[[ Task data open ]]

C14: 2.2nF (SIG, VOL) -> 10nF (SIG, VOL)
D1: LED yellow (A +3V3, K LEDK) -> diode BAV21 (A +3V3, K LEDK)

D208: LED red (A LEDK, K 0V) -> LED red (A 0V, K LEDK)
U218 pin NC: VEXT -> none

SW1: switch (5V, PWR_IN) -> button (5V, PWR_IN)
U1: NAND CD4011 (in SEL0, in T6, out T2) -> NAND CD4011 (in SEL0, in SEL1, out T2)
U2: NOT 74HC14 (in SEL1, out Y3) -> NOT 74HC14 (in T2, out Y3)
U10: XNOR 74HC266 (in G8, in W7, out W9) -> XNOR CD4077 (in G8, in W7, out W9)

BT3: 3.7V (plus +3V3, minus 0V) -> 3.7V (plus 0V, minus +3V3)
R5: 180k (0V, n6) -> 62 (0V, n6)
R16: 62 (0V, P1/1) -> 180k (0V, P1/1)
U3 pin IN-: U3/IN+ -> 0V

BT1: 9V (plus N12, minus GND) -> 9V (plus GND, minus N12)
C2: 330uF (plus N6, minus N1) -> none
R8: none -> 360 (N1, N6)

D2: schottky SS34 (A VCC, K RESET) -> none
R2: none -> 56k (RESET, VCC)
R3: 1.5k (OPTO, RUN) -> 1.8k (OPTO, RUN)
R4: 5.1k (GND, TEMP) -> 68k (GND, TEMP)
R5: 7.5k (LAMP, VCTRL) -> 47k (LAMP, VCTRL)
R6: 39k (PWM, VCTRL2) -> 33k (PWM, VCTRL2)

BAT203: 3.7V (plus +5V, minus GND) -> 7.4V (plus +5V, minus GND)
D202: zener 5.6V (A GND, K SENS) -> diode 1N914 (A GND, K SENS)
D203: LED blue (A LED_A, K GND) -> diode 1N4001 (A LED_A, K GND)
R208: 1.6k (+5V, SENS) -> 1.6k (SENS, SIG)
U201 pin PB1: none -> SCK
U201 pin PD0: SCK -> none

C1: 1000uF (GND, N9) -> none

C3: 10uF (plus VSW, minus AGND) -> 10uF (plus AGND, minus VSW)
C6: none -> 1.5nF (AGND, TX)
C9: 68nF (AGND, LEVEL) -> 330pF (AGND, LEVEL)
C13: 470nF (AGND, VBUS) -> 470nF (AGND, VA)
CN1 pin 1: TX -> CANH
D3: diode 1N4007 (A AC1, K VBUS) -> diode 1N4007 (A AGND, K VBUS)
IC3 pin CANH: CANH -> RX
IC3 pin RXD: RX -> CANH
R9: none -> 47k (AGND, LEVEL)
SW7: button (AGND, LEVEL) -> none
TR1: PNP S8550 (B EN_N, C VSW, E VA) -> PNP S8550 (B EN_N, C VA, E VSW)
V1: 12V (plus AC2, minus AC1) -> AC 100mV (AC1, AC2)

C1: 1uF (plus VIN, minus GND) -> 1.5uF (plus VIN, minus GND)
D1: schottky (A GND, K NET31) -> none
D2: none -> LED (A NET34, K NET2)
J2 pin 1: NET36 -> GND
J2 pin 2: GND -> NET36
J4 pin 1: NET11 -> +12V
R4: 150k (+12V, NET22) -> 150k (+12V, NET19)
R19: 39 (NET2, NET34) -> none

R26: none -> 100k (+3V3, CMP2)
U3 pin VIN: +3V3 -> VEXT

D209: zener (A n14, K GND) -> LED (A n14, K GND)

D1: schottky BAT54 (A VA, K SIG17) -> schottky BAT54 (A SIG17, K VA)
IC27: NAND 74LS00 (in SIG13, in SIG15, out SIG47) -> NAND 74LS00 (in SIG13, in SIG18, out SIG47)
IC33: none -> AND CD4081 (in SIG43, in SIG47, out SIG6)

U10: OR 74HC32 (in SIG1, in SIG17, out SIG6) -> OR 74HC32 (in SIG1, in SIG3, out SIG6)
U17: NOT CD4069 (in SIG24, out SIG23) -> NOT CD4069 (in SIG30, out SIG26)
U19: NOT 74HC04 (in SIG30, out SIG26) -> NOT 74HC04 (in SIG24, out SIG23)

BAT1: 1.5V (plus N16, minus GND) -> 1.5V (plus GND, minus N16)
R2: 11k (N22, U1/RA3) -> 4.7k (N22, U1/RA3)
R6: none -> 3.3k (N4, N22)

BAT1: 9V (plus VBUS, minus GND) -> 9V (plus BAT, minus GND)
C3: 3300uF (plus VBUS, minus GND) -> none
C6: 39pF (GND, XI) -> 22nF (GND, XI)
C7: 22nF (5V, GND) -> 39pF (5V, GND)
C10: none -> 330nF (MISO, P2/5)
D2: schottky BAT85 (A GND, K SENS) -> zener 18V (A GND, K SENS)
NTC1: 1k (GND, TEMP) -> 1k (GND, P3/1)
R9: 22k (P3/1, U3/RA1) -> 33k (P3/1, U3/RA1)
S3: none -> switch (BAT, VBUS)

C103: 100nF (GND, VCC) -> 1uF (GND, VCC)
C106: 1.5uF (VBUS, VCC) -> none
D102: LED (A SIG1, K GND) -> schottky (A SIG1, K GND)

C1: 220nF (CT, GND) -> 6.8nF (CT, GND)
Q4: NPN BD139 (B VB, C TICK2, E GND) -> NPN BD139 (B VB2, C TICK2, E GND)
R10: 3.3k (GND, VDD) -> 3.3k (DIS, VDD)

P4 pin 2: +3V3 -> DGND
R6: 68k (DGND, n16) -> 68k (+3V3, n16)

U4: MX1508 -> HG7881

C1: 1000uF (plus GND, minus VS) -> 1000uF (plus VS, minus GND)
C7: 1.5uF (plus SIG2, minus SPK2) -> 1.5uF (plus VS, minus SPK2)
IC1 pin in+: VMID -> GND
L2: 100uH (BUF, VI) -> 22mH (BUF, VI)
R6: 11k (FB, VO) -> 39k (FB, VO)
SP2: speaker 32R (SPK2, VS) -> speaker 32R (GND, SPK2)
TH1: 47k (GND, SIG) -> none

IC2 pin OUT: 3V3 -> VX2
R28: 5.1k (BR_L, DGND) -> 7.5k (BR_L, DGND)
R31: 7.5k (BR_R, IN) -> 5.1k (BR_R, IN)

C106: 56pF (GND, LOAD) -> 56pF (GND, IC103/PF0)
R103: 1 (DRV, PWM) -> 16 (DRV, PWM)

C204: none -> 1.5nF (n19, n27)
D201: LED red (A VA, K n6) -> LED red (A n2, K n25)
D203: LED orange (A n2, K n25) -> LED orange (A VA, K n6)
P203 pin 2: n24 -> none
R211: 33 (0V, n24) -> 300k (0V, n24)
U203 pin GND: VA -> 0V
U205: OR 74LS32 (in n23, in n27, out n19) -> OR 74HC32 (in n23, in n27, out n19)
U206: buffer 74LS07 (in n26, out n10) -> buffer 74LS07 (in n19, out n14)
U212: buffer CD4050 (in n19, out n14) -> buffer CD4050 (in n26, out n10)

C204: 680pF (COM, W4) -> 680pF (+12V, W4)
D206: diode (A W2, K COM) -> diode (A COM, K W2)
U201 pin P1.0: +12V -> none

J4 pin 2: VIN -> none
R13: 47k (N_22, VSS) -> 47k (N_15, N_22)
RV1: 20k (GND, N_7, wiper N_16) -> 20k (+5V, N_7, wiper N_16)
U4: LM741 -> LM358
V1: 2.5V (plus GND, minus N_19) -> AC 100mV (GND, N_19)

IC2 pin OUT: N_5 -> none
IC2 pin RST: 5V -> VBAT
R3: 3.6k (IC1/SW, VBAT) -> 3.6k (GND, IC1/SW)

[[ Task data closed ]]

* Work order: Retype each line of the listing exactly as it was given above.

* Output:
C14: 2.2nF (SIG, VOL) -> 10nF (SIG, VOL)
D1: LED yellow (A +3V3, K LEDK) -> diode BAV21 (A +3V3, K LEDK)

D208: LED red (A LEDK, K 0V) -> LED red (A 0V, K LEDK)
U218 pin NC: VEXT -> none

SW1: switch (5V, PWR_IN) -> button (5V, PWR_IN)
U1: NAND CD4011 (in SEL0, in T6, out T2) -> NAND CD4011 (in SEL0, in SEL1, out T2)
U2: NOT 74HC14 (in SEL1, out Y3) -> NOT 74HC14 (in T2, out Y3)
U10: XNOR 74HC266 (in G8, in W7, out W9) -> XNOR CD4077 (in G8, in W7, out W9)

BT3: 3.7V (plus +3V3, minus 0V) -> 3.7V (plus 0V, minus +3V3)
R5: 180k (0V, n6) -> 62 (0V, n6)
R16: 62 (0V, P1/1) -> 180k (0V, P1/1)
U3 pin IN-: U3/IN+ -> 0V

BT1: 9V (plus N12, minus GND) -> 9V (plus GND, minus N12)
C2: 330uF (plus N6, minus N1) -> none
R8: none -> 360 (N1, N6)

D2: schottky SS34 (A VCC, K RESET) -> none
R2: none -> 56k (RESET, VCC)
R3: 1.5k (OPTO, RUN) -> 1.8k (OPTO, RUN)
R4: 5.1k (GND, TEMP) -> 68k (GND, TEMP)
R5: 7.5k (LAMP, VCTRL) -> 47k (LAMP, VCTRL)
R6: 39k (PWM, VCTRL2) -> 33k (PWM, VCTRL2)

BAT203: 3.7V (plus +5V, minus GND) -> 7.4V (plus +5V, minus GND)
D202: zener 5.6V (A GND, K SENS) -> diode 1N914 (A GND, K SENS)
D203: LED blue (A LED_A, K GND) -> diode 1N4001 (A LED_A, K GND)
R208: 1.6k (+5V, SENS) -> 1.6k (SENS, SIG)
U201 pin PB1: none -> SCK
U201 pin PD0: SCK -> none

C1: 1000uF (GND, N9) -> none

C3: 10uF (plus VSW, minus AGND) -> 10uF (plus AGND, minus VSW)
C6: none -> 1.5nF (AGND, TX)
C9: 68nF (AGND, LEVEL) -> 330pF (AGND, LEVEL)
C13: 470nF (AGND, VBUS) -> 470nF (AGND, VA)
CN1 pin 1: TX -> CANH
D3: diode 1N4007 (A AC1, K VBUS) -> diode 1N4007 (A AGND, K VBUS)
IC3 pin CANH: CANH -> RX
IC3 pin RXD: RX -> CANH
R9: none -> 47k (AGND, LEVEL)
SW7: button (AGND, LEVEL) -> none
TR1: PNP S8550 (B EN_N, C VSW, E VA) -> PNP S8550 (B EN_N, C VA, E VSW)
V1: 12V (plus AC2, minus AC1) -> AC 100mV (AC1, AC2)

C1: 1uF (plus VIN, minus GND) -> 1.5uF (plus VIN, minus GND)
D1: schottky (A GND, K NET31) -> none
D2: none -> LED (A NET34, K NET2)
J2 pin 1: NET36 -> GND
J2 pin 2: GND -> NET36
J4 pin 1: NET11 -> +12V
R4: 150k (+12V, NET22) -> 150k (+12V, NET19)
R19: 39 (NET2, NET34) -> none

R26: none -> 100k (+3V3, CMP2)
U3 pin VIN: +3V3 -> VEXT

D209: zener (A n14, K GND) -> LED (A n14, K GND)

D1: schottky BAT54 (A VA, K SIG17) -> schottky BAT54 (A SIG17, K VA)
IC27: NAND 74LS00 (in SIG13, in SIG15, out SIG47) -> NAND 74LS00 (in SIG13, in SIG18, out SIG47)
IC33: none -> AND CD4081 (in SIG43, in SIG47, out SIG6)

U10: OR 74HC32 (in SIG1, in SIG17, out SIG6) -> OR 74HC32 (in SIG1, in SIG3, out SIG6)
U17: NOT CD4069 (in SIG24, out SIG23) -> NOT CD4069 (in SIG30, out SIG26)
U19: NOT 74HC04 (in SIG30, out SIG26) -> NOT 74HC04 (in SIG24, out SIG23)

BAT1: 1.5V (plus N16, minus GND) -> 1.5V (plus GND, minus N16)
R2: 11k (N22, U1/RA3) -> 4.7k (N22, U1/RA3)
R6: none -> 3.3k (N4, N22)

BAT1: 9V (plus VBUS, minus GND) -> 9V (plus BAT, minus GND)
C3: 3300uF (plus VBUS, minus GND) -> none
C6: 39pF (GND, XI) -> 22nF (GND, XI)
C7: 22nF (5V, GND) -> 39pF (5V, GND)
C10: none -> 330nF (MISO, P2/5)
D2: schottky BAT85 (A GND, K SENS) -> zener 18V (A GND, K SENS)
NTC1: 1k (GND, TEMP) -> 1k (GND, P3/1)
R9: 22k (P3/1, U3/RA1) -> 33k (P3/1, U3/RA1)
S3: none -> switch (BAT, VBUS)

C103: 100nF (GND, VCC) -> 1uF (GND, VCC)
C106: 1.5uF (VBUS, VCC) -> none
D102: LED (A SIG1, K GND) -> schottky (A SIG1, K GND)

C1: 220nF (CT, GND) -> 6.8nF (CT, GND)
Q4: NPN BD139 (B VB, C TICK2, E GND) -> NPN BD139 (B VB2, C TICK2, E GND)
R10: 3.3k (GND, VDD) -> 3.3k (DIS, VDD)

P4 pin 2: +3V3 -> DGND
R6: 68k (DGND, n16) -> 68k (+3V3, n16)

U4: MX1508 -> HG7881

C1: 1000uF (plus GND, minus VS) -> 1000uF (plus VS, minus GND)
C7: 1.5uF (plus SIG2, minus SPK2) -> 1.5uF (plus VS, minus SPK2)
IC1 pin in+: VMID -> GND
L2: 100uH (BUF, VI) -> 22mH (BUF, VI)
R6: 11k (FB, VO) -> 39k (FB, VO)
SP2: speaker 32R (SPK2, VS) -> speaker 32R (GND, SPK2)
TH1: 47k (GND, SIG) -> none

IC2 pin OUT: 3V3 -> VX2
R28: 5.1k (BR_L, DGND) -> 7.5k (BR_L, DGND)
R31: 7.5k (BR_R, IN) -> 5.1k (BR_R, IN)

C106: 56pF (GND, LOAD) -> 56pF (GND, IC103/PF0)
R103: 1 (DRV, PWM) -> 16 (DRV, PWM)

C204: none -> 1.5nF (n19, n27)
D201: LED red (A VA, K n6) -> LED red (A n2, K n25)
D203: LED orange (A n2, K n25) -> LED orange (A VA, K n6)
P203 pin 2: n24 -> none
R211: 33 (0V, n24) -> 300k (0V, n24)
U203 pin GND: VA -> 0V
U205: OR 74LS32 (in n23, in n27, out n19) -> OR 74HC32 (in n23, in n27, out n19)
U206: buffer 74LS07 (in n26, out n10) -> buffer 74LS07 (in n19, out n14)
U212: buffer CD4050 (in n19, out n14) -> buffer CD4050 (in n26, out n10)

C204: 680pF (COM, W4) -> 680pF (+12V, W4)
D206: diode (A W2, K COM) -> diode (A COM, K W2)
U201 pin P1.0: +12V -> none

J4 pin 2: VIN -> none
R13: 47k (N_22, VSS) -> 47k (N_15, N_22)
RV1: 20k (GND, N_7, wiper N_16) -> 20k (+5V, N_7, wiper N_16)
U4: LM741 -> LM358
V1: 2.5V (plus GND, minus N_19) -> AC 100mV (GND, N_19)

IC2 pin OUT: N_5 -> none
IC2 pin RST: 5V -> VBAT
R3: 3.6k (IC1/SW, VBAT) -> 3.6k (GND, IC1/SW)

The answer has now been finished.